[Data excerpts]
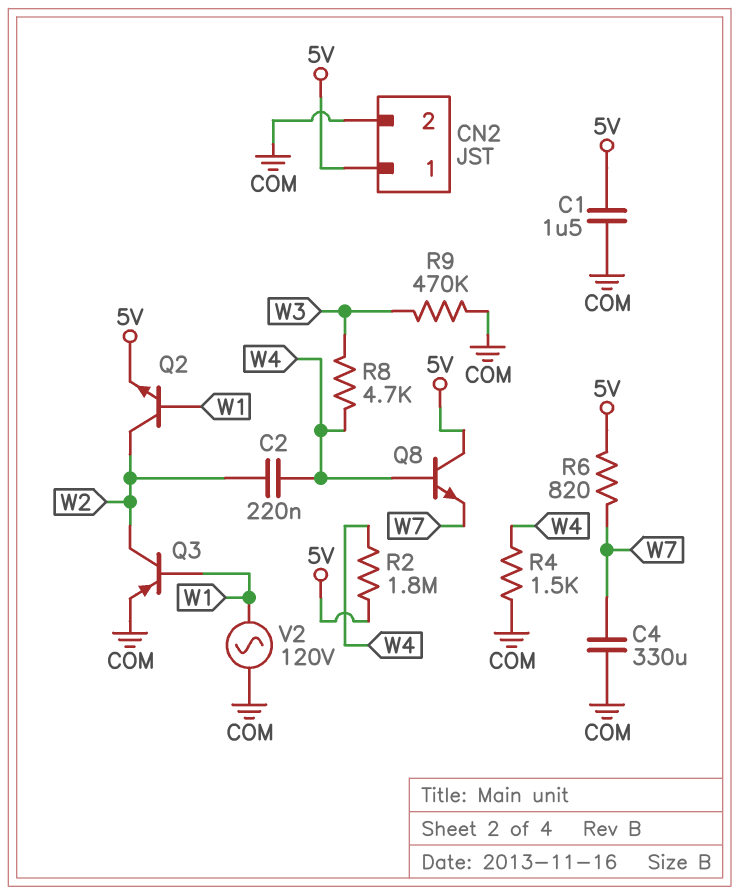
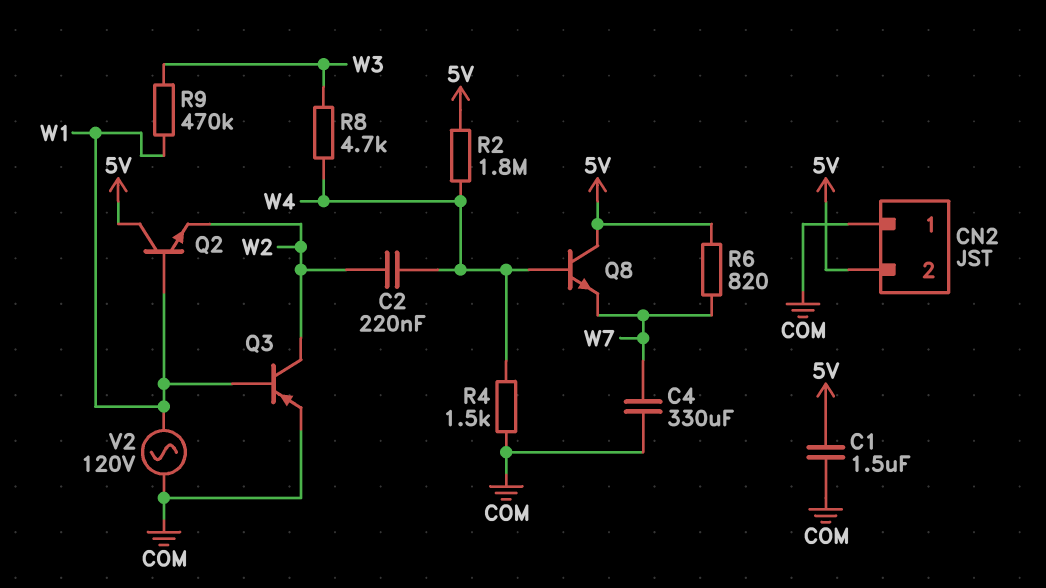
CN2 pin 1: 5V -> COM
CN2 pin 2: COM -> 5V
Q2: NPN (B W1, C W2, E 5V) -> NPN (B W1, C 5V, E W2)
R9: 470k (COM, W3) -> 470k (W1, W3)

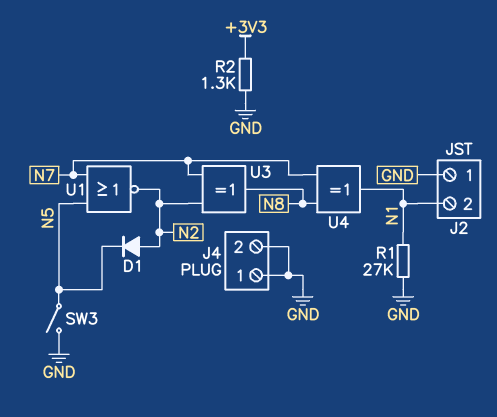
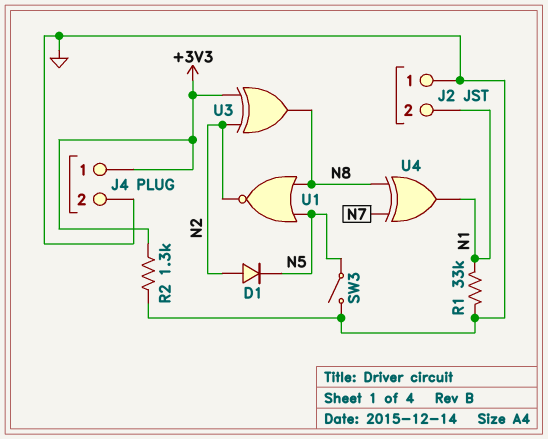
J4 pin 1: GND -> +3V3
R1: 27k (GND, N1) -> 33k (GND, N1)
U1: NOR (in N5, in N7, out N2) -> NOR (in N5, in N8, out N2)
U3: XOR (in N2, in N7, out N8) -> XOR (in +3V3, in N2, out N8)

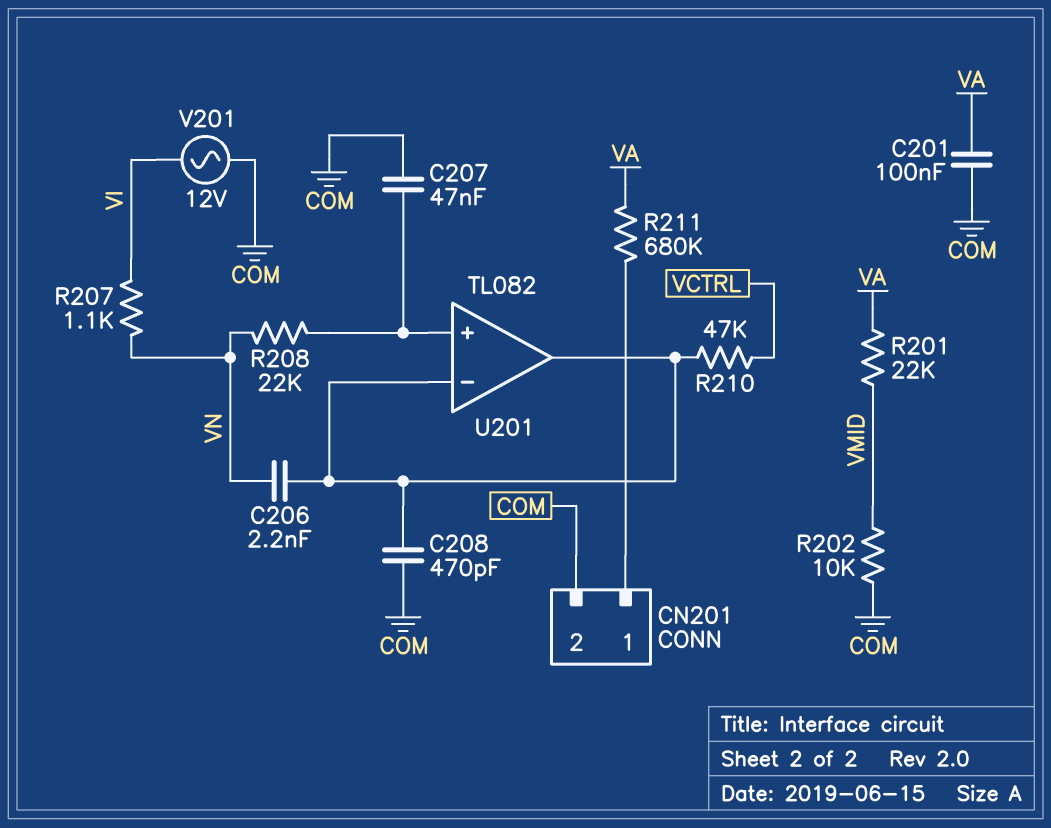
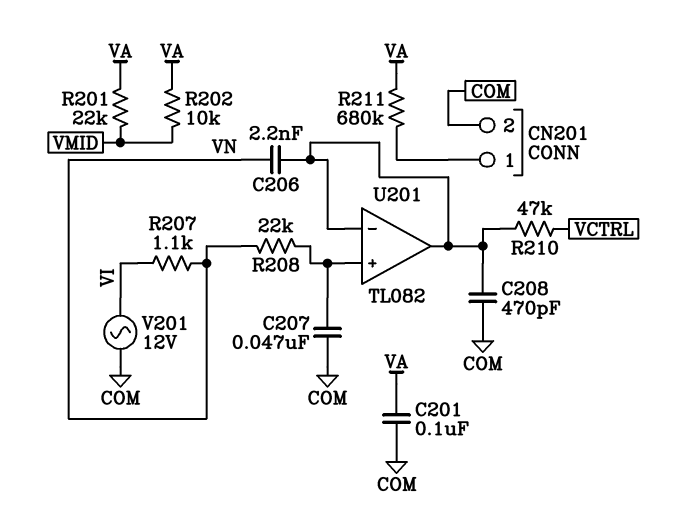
R202: 10k (COM, VMID) -> 10k (VA, VMID)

» **What you are asked to do**
The copy should start at the line that contains "U3: XOR (in", end at the last line of the entries above, and match each line exactly, with pictures dropped.

» **Final answer**
U3: XOR (in N2, in N7, out N8) -> XOR (in +3V3, in N2, out N8)

R202: 10k (COM, VMID) -> 10k (VA, VMID)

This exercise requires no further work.